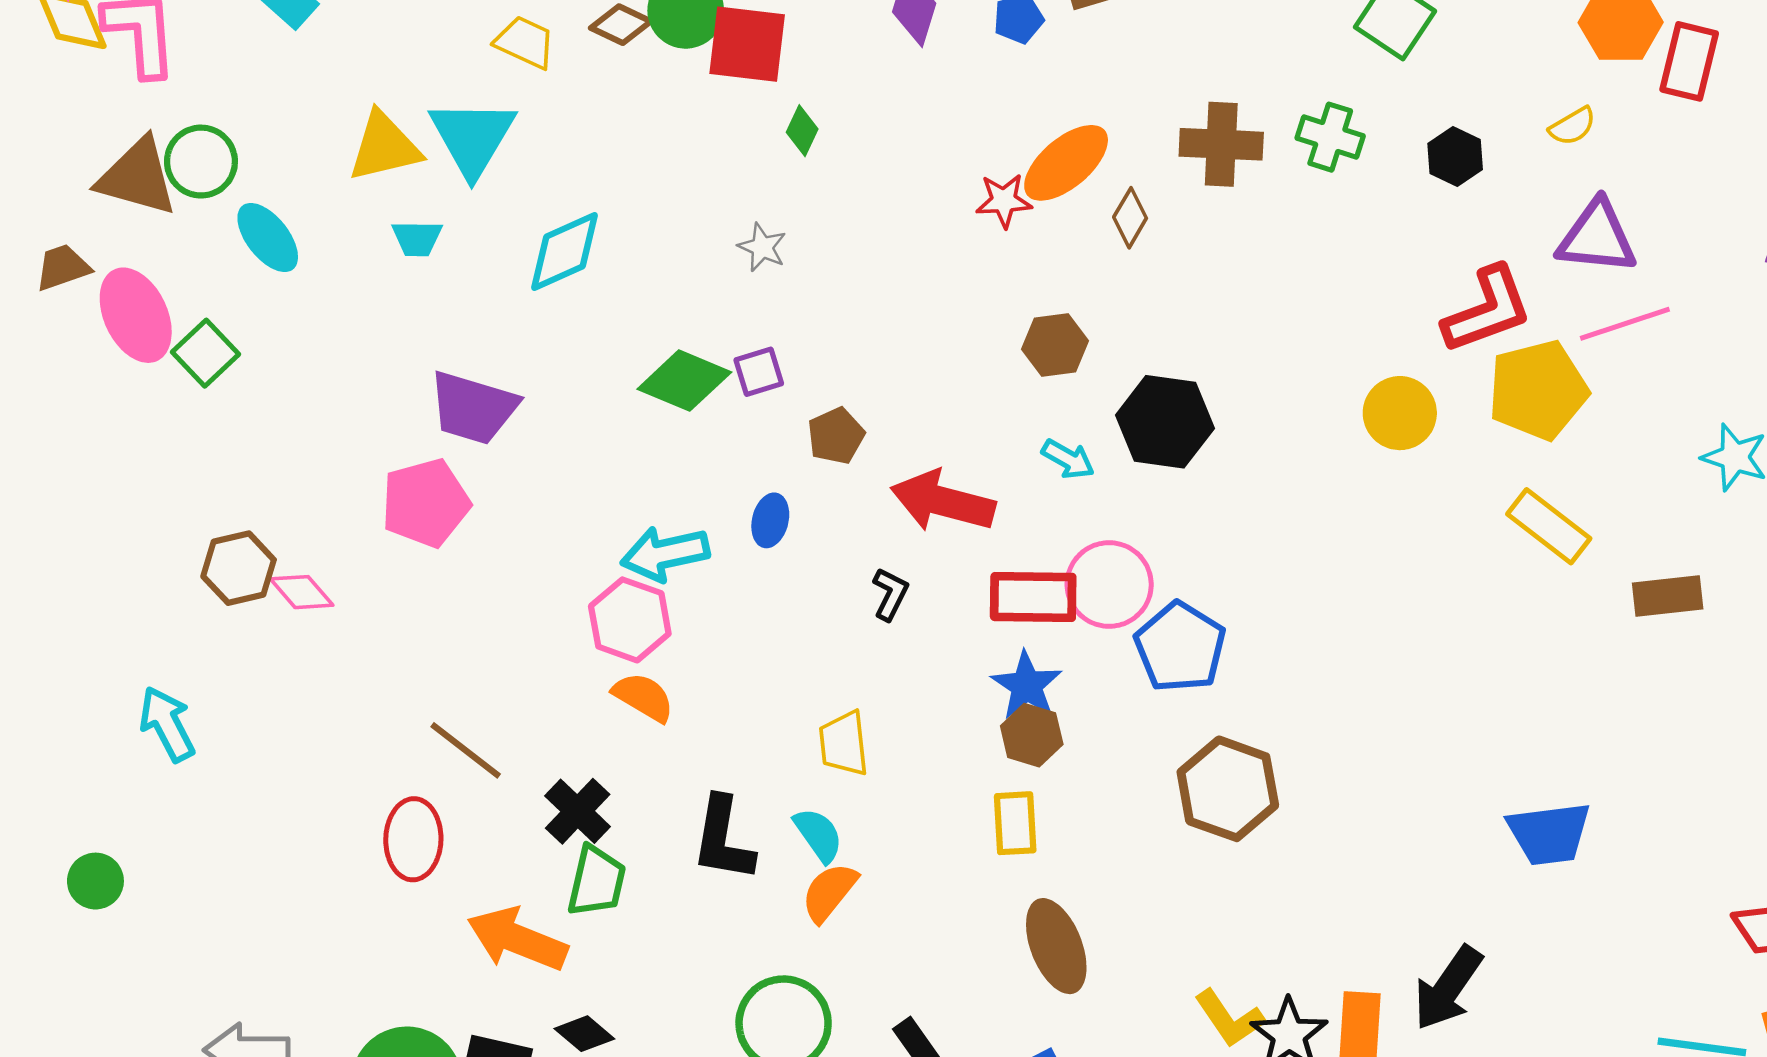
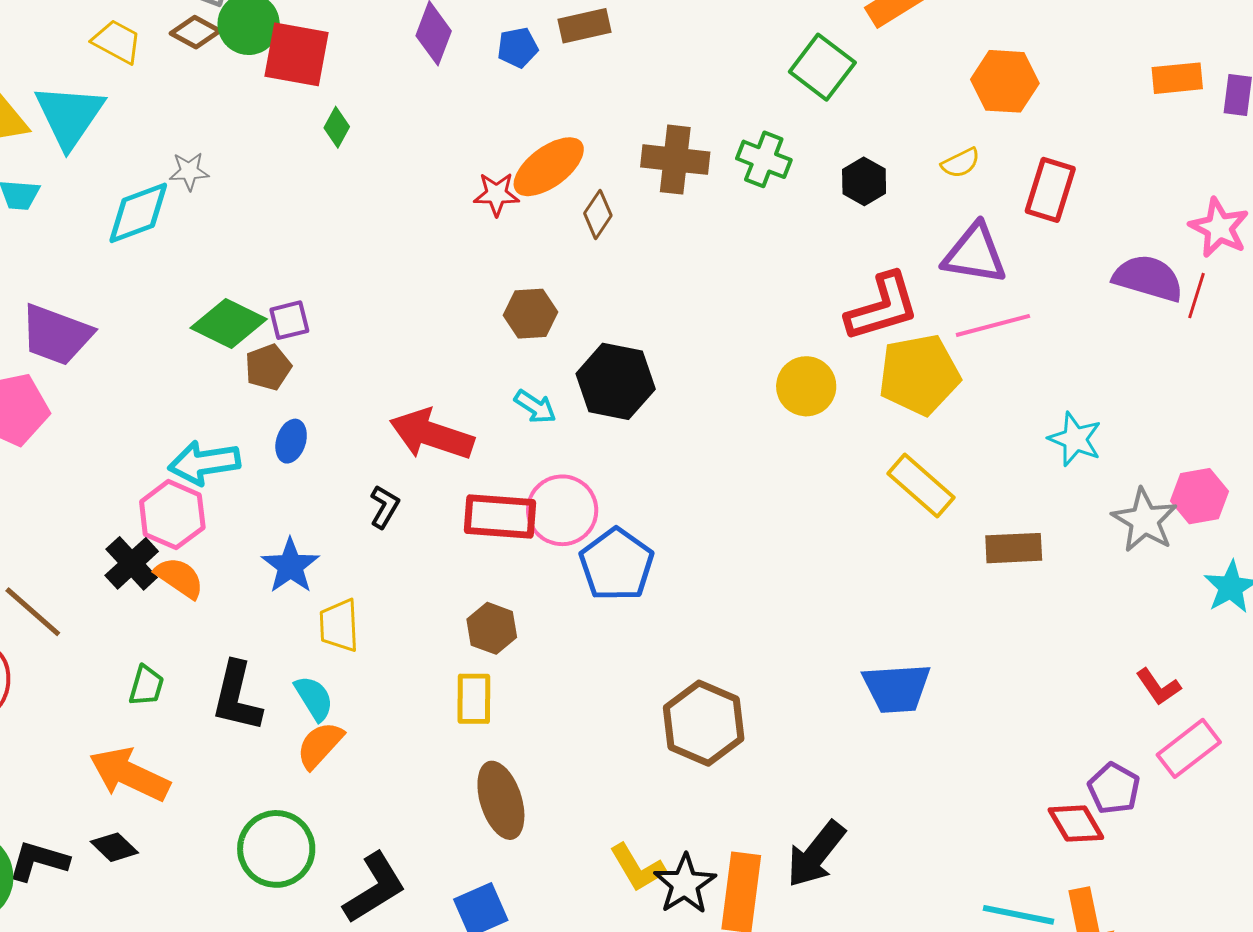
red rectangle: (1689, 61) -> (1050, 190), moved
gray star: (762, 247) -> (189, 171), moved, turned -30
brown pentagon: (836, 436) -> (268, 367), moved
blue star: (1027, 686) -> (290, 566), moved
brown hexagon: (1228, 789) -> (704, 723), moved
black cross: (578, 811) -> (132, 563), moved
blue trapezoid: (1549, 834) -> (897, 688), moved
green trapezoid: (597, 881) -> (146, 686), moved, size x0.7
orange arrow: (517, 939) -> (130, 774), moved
- - -
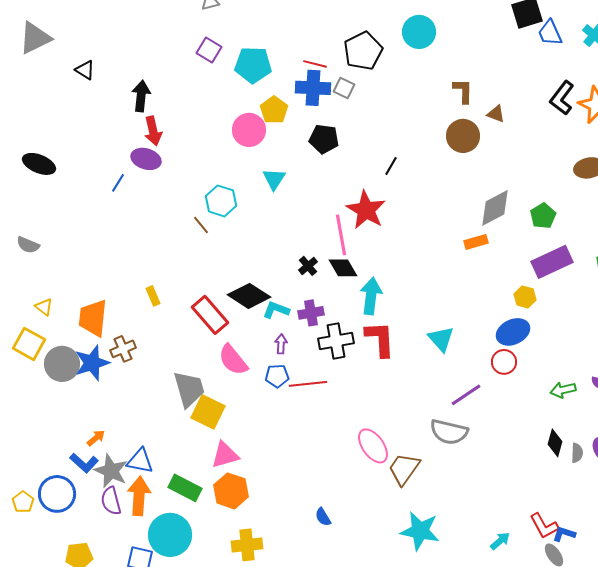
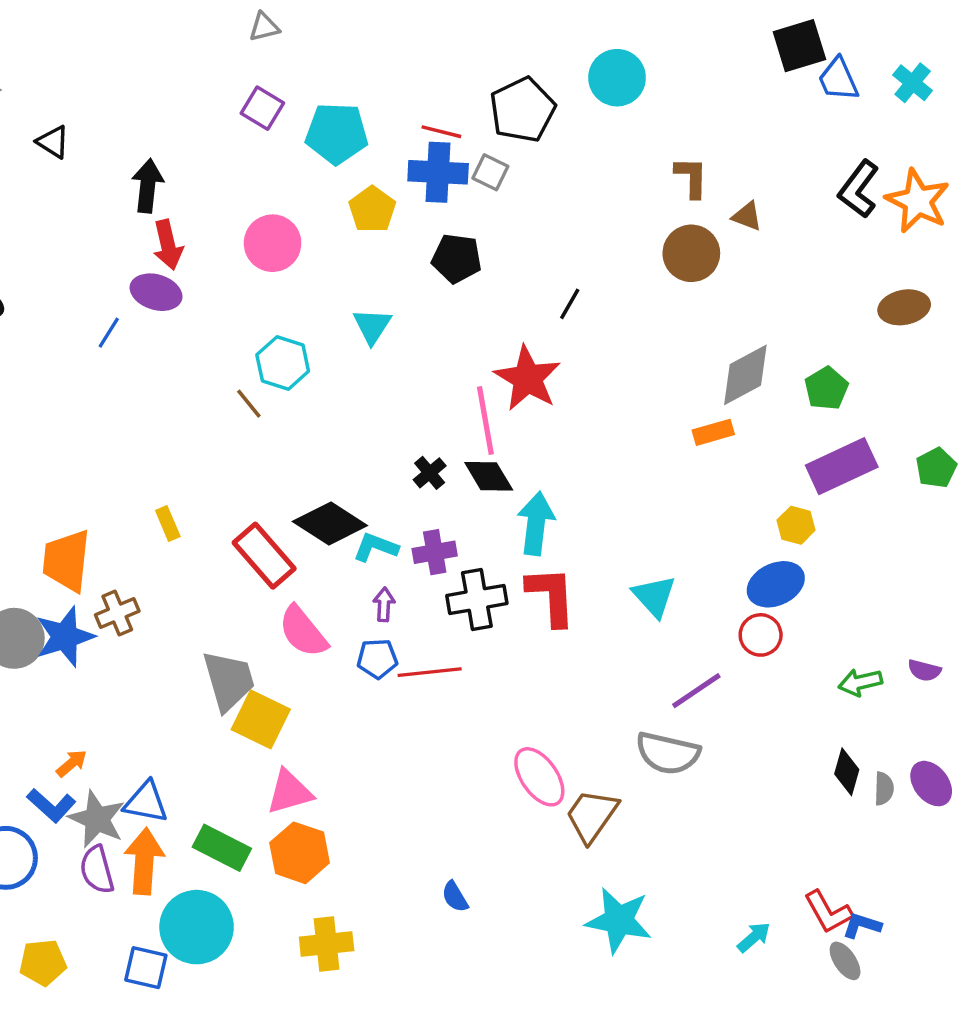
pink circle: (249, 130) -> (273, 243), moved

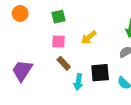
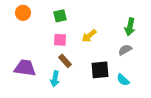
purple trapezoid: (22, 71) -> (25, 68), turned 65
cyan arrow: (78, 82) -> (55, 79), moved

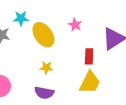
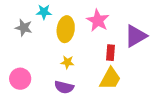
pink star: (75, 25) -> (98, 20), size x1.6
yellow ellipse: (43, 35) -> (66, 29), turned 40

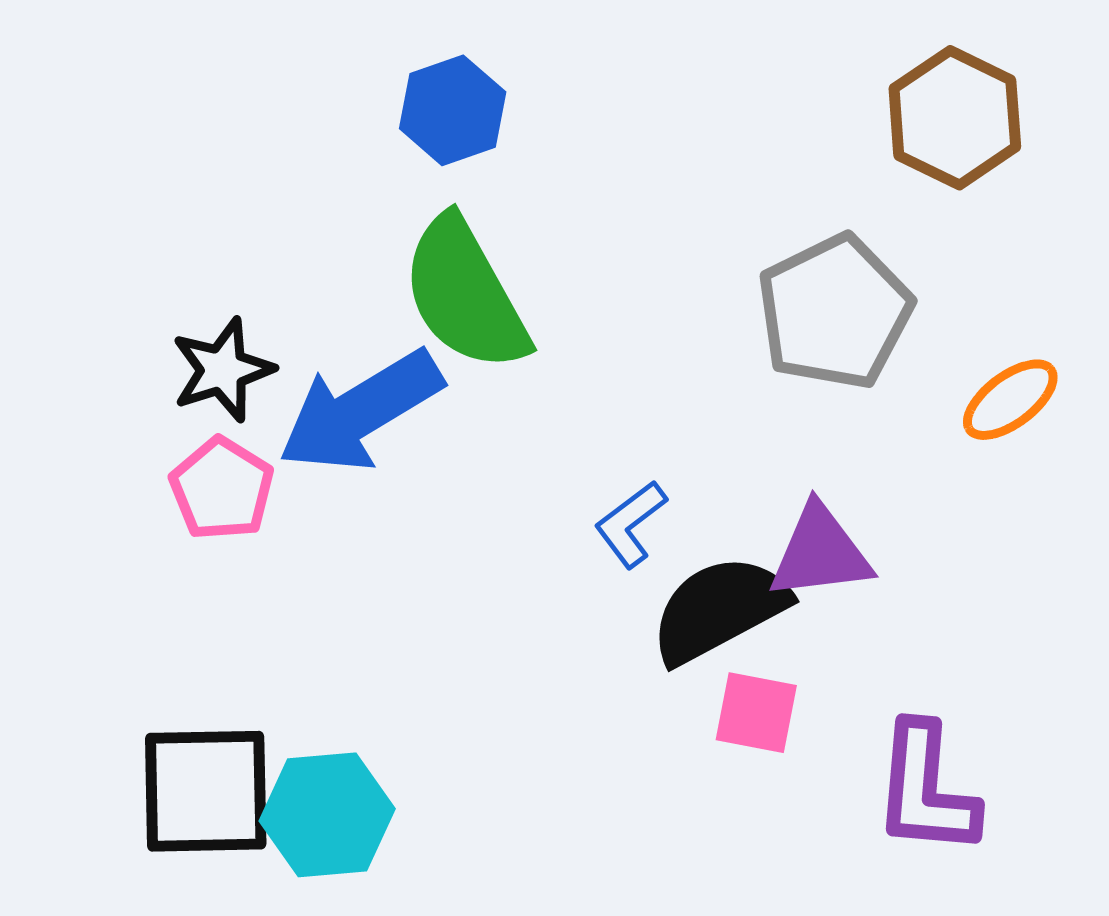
- - -
#### ASSIGNED TASK
Your answer should be the lines of the records that hold the string "pink".

#### OUTPUT
pink circle: (249, 130) -> (273, 243), moved
pink star: (75, 25) -> (98, 20), size x1.6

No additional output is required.